== WORK INSTRUCTION ==
Lines that contain the string "MISO" are the ones to list; copy all of them from the records.

== RECORDED INFORMATION ==
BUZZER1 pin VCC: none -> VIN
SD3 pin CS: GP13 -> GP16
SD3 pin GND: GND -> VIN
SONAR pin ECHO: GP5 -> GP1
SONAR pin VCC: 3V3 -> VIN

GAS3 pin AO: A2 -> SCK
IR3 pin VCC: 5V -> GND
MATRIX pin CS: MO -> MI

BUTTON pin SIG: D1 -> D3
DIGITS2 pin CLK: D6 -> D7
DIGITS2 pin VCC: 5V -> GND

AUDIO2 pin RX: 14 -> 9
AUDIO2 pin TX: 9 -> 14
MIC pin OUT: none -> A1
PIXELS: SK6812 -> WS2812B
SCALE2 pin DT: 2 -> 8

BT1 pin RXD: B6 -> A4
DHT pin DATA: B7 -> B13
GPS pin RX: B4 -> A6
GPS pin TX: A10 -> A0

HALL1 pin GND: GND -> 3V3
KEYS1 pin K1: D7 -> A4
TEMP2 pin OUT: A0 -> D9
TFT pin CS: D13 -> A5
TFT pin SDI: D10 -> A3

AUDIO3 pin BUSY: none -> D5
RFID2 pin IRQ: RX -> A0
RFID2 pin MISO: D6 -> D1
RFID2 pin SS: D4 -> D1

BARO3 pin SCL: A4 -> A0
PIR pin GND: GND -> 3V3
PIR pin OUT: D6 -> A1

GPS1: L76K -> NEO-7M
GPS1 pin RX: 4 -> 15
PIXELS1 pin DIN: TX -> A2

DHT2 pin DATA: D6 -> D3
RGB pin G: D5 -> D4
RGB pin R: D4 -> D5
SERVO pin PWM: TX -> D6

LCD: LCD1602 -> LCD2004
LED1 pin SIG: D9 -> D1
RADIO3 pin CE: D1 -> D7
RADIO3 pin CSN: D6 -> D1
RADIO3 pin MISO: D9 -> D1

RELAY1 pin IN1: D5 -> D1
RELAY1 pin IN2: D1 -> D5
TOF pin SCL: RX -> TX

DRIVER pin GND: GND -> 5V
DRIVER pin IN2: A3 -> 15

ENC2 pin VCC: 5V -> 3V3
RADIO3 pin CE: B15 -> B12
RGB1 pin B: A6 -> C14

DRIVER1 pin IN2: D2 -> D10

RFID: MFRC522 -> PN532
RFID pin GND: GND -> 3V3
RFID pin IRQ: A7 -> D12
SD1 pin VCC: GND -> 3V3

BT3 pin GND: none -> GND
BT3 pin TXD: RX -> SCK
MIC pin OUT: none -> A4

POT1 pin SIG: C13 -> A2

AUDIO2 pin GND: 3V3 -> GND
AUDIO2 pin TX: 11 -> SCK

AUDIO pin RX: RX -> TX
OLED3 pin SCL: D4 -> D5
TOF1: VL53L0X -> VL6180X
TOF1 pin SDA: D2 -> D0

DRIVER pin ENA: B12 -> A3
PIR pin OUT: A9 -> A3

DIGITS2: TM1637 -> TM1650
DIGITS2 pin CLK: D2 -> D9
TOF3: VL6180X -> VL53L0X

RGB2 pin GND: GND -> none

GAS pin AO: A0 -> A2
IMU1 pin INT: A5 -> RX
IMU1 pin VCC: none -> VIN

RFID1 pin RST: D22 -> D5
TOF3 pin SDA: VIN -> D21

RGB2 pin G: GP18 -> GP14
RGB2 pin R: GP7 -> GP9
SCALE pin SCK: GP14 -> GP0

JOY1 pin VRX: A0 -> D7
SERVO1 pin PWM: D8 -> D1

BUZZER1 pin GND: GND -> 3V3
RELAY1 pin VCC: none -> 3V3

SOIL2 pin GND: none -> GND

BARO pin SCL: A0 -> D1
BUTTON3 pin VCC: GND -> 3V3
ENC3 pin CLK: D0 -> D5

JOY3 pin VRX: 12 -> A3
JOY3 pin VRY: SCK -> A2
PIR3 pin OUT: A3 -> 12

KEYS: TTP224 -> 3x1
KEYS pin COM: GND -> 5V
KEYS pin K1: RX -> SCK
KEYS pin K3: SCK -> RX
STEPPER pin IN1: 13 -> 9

== SOLUTION ==
RFID2 pin MISO: D6 -> D1
RADIO3 pin MISO: D9 -> D1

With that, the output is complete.